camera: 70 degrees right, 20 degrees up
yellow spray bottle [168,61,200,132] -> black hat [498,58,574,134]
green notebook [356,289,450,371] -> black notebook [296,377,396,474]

++++++++

What you need to do → All of the data, start to finish: please output it exactly.

Exercise result →
camera: 70 degrees right, 20 degrees up
yellow spray bottle [168,61,200,132] -> black hat [498,58,574,134]
green notebook [356,289,450,371] -> black notebook [296,377,396,474]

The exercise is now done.